→ **WRITTEN PROBLEM**
Select and copy out every line in the records containing "attached".
Begin SUPPLIED DATA
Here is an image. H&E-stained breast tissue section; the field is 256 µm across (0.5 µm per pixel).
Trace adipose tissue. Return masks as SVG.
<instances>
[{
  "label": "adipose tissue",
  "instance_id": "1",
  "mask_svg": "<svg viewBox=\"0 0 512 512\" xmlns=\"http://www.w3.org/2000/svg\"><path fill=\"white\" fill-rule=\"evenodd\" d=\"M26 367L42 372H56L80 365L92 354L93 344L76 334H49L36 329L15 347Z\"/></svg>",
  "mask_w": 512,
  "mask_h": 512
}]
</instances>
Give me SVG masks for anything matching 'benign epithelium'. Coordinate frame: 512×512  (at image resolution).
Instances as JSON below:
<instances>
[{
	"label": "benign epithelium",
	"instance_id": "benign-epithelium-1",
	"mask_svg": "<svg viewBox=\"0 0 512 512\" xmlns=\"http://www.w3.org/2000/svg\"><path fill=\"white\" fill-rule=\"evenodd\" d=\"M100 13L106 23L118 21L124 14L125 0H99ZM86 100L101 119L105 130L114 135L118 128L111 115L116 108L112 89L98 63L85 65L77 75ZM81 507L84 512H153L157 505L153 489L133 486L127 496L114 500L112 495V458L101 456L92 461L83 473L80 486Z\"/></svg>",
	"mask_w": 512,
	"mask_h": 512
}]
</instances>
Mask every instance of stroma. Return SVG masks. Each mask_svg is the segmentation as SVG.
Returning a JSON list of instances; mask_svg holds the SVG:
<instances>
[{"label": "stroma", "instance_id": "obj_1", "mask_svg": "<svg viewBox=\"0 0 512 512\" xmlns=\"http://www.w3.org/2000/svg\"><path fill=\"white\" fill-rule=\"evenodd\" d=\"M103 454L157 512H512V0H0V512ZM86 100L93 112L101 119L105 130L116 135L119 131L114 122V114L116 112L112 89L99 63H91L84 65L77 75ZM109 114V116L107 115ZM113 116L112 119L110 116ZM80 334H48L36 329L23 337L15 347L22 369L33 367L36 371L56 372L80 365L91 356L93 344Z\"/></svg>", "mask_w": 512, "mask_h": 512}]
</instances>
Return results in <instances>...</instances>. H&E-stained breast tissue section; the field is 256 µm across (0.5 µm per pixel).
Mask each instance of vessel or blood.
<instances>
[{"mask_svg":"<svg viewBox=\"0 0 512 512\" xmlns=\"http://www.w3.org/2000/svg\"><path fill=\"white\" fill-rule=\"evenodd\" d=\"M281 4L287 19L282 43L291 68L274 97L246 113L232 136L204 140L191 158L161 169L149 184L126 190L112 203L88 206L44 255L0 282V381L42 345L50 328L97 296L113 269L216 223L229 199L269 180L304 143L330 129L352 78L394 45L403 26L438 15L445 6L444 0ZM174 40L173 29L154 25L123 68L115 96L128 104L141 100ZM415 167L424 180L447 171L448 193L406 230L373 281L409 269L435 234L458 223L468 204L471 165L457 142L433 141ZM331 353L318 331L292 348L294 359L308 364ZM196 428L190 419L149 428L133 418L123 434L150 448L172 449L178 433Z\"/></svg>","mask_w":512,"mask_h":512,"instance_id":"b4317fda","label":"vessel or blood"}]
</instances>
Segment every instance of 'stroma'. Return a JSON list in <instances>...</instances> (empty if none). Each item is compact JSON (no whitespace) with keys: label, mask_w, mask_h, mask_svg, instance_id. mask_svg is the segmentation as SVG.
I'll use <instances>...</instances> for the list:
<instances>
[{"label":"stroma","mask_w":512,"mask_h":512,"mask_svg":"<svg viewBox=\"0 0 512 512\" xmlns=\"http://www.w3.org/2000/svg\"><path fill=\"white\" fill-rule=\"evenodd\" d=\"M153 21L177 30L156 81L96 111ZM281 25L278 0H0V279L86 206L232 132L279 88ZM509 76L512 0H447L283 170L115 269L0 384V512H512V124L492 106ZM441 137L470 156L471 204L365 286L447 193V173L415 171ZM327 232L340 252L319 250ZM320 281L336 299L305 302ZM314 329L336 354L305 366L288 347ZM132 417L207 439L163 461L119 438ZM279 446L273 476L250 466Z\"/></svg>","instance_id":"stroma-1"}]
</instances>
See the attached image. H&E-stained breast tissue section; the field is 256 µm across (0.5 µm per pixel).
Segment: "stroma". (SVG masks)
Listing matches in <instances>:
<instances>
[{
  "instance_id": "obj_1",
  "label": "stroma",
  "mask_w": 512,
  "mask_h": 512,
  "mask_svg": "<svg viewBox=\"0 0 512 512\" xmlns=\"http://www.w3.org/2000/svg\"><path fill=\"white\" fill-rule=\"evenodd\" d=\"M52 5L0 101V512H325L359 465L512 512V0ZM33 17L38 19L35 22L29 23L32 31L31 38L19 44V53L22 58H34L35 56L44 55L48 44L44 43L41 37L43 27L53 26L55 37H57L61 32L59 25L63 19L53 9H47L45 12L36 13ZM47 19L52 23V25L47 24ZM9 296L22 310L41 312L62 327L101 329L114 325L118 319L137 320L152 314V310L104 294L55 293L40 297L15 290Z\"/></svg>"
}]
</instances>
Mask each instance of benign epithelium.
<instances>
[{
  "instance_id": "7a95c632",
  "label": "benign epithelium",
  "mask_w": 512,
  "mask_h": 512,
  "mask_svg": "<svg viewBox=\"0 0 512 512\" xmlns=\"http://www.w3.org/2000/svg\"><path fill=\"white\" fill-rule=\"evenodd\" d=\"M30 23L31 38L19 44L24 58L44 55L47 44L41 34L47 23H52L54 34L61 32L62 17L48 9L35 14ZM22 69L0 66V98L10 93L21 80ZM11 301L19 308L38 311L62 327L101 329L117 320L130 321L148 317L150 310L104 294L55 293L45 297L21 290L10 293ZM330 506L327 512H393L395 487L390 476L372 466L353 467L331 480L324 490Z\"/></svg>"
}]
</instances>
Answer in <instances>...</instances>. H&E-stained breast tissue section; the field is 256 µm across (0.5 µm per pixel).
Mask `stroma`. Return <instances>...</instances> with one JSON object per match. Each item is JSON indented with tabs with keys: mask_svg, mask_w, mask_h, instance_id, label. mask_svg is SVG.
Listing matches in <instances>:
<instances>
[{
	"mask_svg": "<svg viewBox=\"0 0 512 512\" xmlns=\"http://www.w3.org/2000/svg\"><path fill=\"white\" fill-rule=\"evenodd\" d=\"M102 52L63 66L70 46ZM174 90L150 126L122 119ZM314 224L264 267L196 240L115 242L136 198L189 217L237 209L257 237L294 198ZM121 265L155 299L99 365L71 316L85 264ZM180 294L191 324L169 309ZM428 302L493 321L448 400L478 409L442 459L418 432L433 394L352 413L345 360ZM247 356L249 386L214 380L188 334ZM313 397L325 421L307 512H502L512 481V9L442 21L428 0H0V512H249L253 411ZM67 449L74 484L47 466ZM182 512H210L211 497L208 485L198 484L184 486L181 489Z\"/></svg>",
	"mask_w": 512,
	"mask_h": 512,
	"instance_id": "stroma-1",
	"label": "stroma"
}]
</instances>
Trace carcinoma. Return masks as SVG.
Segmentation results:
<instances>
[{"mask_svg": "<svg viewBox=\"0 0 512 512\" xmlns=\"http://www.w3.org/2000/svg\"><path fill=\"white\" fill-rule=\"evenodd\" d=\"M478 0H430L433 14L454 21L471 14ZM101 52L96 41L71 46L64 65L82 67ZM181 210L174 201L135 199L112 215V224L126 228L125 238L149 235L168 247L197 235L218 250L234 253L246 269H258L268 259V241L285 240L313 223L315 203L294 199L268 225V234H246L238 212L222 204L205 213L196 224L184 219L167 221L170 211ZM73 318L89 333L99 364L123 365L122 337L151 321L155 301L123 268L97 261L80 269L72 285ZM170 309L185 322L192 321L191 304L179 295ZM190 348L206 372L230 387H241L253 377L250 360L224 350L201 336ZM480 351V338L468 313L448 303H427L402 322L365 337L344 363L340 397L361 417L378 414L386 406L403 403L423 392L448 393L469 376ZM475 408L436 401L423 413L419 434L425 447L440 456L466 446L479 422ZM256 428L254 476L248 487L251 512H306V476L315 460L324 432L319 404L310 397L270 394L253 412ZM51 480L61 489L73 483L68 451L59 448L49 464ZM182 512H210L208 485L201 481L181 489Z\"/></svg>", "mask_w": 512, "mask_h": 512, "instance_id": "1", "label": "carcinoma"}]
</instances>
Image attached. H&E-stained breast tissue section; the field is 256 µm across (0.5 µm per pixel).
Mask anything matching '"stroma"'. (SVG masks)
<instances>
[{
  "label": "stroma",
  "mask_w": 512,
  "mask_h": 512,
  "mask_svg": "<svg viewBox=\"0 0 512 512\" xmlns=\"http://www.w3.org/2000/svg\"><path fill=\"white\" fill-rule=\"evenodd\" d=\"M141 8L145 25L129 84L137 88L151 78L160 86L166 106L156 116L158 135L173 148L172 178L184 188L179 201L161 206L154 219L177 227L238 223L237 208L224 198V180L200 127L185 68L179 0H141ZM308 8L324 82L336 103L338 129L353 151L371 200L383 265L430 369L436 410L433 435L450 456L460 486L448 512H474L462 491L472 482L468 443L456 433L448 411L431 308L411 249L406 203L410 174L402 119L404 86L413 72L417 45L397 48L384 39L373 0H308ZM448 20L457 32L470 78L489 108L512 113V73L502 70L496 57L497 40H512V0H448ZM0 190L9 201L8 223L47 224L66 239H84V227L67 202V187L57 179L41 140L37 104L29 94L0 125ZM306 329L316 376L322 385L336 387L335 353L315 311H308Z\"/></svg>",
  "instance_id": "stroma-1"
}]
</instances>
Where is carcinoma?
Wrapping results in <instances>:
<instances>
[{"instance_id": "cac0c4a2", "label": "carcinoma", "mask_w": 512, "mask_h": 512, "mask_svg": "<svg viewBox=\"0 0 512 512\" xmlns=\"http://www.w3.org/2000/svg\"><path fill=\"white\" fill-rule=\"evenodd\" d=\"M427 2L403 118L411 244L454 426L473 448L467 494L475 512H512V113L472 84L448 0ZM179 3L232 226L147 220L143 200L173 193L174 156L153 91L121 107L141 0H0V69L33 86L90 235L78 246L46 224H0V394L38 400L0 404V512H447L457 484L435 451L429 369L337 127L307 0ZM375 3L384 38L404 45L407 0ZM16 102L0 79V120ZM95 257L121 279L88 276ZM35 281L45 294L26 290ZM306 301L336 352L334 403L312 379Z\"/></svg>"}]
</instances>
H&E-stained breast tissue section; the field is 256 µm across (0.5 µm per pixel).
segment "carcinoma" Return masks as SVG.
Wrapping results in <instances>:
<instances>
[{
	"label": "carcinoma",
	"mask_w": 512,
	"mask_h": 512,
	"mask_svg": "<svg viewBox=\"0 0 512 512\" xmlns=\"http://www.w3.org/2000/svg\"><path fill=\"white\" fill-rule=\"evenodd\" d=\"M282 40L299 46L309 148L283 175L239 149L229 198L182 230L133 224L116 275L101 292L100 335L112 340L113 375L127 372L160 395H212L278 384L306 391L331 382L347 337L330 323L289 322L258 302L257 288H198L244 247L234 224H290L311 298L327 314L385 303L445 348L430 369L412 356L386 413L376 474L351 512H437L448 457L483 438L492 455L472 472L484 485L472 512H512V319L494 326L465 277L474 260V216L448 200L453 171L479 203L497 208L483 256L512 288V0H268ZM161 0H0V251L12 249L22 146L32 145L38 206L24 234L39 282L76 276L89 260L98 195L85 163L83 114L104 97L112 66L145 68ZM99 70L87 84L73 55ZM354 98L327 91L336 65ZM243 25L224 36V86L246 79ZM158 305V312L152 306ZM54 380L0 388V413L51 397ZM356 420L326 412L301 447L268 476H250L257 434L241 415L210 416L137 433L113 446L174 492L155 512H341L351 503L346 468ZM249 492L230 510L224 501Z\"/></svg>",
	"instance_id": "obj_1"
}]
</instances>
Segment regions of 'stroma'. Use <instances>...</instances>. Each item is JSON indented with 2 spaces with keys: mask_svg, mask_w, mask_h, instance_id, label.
End SUPPLIED DATA
→ **FINAL ANSWER**
See the attached image. H&E-stained breast tissue section; the field is 256 µm across (0.5 µm per pixel).
Image attached. H&E-stained breast tissue section; the field is 256 µm across (0.5 µm per pixel).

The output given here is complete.